**TASK**:
Instruction for the entries that follow: retype exactly the lines from the line with "Track Log: [1135,83,1342,229]" to the line with "Note 57: [1000,173,1290,377]", both included, and omit all others.

**DATA FOR ANALYSIS**:
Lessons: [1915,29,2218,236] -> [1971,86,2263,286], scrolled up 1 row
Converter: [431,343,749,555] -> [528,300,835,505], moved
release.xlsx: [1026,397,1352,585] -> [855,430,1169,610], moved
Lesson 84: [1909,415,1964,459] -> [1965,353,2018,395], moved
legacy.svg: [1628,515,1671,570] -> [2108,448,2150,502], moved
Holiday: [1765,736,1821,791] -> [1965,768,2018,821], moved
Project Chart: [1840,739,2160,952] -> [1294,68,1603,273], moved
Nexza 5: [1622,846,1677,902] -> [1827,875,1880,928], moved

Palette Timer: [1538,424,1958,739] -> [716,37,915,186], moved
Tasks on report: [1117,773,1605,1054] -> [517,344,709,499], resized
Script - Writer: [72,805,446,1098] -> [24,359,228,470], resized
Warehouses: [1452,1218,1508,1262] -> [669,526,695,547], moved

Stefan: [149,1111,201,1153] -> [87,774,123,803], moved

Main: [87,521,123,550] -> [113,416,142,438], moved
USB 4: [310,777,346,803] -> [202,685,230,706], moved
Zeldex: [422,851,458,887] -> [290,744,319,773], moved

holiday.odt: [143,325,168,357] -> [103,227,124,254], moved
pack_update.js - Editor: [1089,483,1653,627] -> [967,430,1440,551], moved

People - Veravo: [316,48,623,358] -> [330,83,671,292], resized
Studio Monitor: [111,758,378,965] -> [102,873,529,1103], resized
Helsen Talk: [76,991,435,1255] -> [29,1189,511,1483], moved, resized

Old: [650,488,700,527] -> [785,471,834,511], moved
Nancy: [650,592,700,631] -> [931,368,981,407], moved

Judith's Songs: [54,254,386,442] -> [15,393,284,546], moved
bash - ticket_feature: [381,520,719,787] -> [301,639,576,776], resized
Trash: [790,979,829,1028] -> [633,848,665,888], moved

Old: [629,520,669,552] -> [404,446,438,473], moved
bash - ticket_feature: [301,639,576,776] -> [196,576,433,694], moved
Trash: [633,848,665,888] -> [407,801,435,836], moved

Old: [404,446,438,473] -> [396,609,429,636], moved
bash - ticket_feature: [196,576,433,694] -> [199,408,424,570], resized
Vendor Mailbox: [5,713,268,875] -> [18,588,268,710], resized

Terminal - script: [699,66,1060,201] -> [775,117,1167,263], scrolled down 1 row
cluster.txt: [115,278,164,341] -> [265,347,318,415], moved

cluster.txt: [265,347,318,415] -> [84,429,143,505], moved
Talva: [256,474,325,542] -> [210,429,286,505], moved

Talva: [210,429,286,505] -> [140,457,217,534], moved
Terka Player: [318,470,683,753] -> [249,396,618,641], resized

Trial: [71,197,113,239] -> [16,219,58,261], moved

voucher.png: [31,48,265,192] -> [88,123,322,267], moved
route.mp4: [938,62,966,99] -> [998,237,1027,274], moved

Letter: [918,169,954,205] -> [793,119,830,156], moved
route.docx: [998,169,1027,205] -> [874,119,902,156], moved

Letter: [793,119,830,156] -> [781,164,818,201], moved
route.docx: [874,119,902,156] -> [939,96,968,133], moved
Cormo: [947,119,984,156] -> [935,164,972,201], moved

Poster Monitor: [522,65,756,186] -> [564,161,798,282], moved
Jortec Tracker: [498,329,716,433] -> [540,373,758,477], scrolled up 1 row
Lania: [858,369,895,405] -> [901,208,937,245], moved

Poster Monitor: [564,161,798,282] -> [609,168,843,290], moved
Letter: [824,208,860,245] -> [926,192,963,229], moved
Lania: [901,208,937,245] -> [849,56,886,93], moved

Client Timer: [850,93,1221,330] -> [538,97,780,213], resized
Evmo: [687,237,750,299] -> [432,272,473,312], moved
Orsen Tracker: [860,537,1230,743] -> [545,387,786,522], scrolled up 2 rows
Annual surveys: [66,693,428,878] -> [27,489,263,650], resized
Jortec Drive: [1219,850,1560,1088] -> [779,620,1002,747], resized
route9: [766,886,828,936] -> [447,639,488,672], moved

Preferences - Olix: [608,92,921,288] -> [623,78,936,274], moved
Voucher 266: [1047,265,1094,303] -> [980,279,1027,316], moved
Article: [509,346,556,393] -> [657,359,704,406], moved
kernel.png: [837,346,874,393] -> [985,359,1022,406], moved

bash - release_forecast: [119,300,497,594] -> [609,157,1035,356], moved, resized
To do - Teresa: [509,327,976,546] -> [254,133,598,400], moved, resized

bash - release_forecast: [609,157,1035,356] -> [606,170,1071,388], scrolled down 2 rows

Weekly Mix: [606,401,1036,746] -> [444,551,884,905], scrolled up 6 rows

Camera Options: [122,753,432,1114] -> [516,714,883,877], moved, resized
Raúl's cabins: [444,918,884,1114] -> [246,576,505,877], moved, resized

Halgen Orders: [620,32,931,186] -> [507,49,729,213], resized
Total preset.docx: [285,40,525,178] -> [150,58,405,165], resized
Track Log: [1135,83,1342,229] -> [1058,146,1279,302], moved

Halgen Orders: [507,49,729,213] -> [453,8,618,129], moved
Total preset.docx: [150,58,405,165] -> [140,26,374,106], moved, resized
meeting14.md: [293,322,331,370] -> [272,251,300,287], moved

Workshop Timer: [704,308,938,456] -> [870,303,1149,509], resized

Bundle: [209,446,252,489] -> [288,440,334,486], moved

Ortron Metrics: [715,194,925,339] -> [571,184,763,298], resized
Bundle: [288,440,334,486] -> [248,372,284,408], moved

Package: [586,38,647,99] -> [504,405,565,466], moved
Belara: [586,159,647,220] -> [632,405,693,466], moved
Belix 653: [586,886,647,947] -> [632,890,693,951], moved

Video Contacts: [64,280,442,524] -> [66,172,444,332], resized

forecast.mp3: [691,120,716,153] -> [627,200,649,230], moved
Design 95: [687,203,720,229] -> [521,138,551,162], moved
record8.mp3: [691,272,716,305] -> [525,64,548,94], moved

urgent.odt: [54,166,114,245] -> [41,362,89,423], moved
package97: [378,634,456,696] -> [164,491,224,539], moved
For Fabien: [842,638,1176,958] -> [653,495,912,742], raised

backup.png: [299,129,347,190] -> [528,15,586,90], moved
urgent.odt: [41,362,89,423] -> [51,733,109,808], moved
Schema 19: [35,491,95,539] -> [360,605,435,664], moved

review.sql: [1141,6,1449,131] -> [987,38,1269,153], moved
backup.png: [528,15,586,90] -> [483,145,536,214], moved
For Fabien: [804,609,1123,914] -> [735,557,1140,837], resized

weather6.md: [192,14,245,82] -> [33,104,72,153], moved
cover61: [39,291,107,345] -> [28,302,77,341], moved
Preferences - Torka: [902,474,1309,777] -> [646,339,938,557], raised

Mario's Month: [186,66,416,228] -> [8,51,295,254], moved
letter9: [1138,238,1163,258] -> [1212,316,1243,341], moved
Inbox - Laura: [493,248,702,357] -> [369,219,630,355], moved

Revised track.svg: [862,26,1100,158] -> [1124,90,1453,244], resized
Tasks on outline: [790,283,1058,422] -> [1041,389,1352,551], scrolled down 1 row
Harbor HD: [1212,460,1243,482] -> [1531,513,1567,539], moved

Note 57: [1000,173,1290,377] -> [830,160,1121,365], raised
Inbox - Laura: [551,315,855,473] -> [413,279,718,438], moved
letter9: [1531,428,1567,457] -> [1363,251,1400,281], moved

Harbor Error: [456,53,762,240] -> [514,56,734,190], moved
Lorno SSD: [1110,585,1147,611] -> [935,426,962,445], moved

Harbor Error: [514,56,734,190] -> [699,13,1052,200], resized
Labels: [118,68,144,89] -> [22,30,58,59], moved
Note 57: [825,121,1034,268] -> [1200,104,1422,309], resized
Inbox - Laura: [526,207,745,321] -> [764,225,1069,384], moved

**ANSWER TO THE PROBLEM**:
Track Log: [1135,83,1342,229] -> [1058,146,1279,302], moved

Halgen Orders: [507,49,729,213] -> [453,8,618,129], moved
Total preset.docx: [150,58,405,165] -> [140,26,374,106], moved, resized
meeting14.md: [293,322,331,370] -> [272,251,300,287], moved

Workshop Timer: [704,308,938,456] -> [870,303,1149,509], resized

Bundle: [209,446,252,489] -> [288,440,334,486], moved

Ortron Metrics: [715,194,925,339] -> [571,184,763,298], resized
Bundle: [288,440,334,486] -> [248,372,284,408], moved

Package: [586,38,647,99] -> [504,405,565,466], moved
Belara: [586,159,647,220] -> [632,405,693,466], moved
Belix 653: [586,886,647,947] -> [632,890,693,951], moved

Video Contacts: [64,280,442,524] -> [66,172,444,332], resized

forecast.mp3: [691,120,716,153] -> [627,200,649,230], moved
Design 95: [687,203,720,229] -> [521,138,551,162], moved
record8.mp3: [691,272,716,305] -> [525,64,548,94], moved

urgent.odt: [54,166,114,245] -> [41,362,89,423], moved
package97: [378,634,456,696] -> [164,491,224,539], moved
For Fabien: [842,638,1176,958] -> [653,495,912,742], raised

backup.png: [299,129,347,190] -> [528,15,586,90], moved
urgent.odt: [41,362,89,423] -> [51,733,109,808], moved
Schema 19: [35,491,95,539] -> [360,605,435,664], moved

review.sql: [1141,6,1449,131] -> [987,38,1269,153], moved
backup.png: [528,15,586,90] -> [483,145,536,214], moved
For Fabien: [804,609,1123,914] -> [735,557,1140,837], resized

weather6.md: [192,14,245,82] -> [33,104,72,153], moved
cover61: [39,291,107,345] -> [28,302,77,341], moved
Preferences - Torka: [902,474,1309,777] -> [646,339,938,557], raised

Mario's Month: [186,66,416,228] -> [8,51,295,254], moved
letter9: [1138,238,1163,258] -> [1212,316,1243,341], moved
Inbox - Laura: [493,248,702,357] -> [369,219,630,355], moved

Revised track.svg: [862,26,1100,158] -> [1124,90,1453,244], resized
Tasks on outline: [790,283,1058,422] -> [1041,389,1352,551], scrolled down 1 row
Harbor HD: [1212,460,1243,482] -> [1531,513,1567,539], moved

Note 57: [1000,173,1290,377] -> [830,160,1121,365], raised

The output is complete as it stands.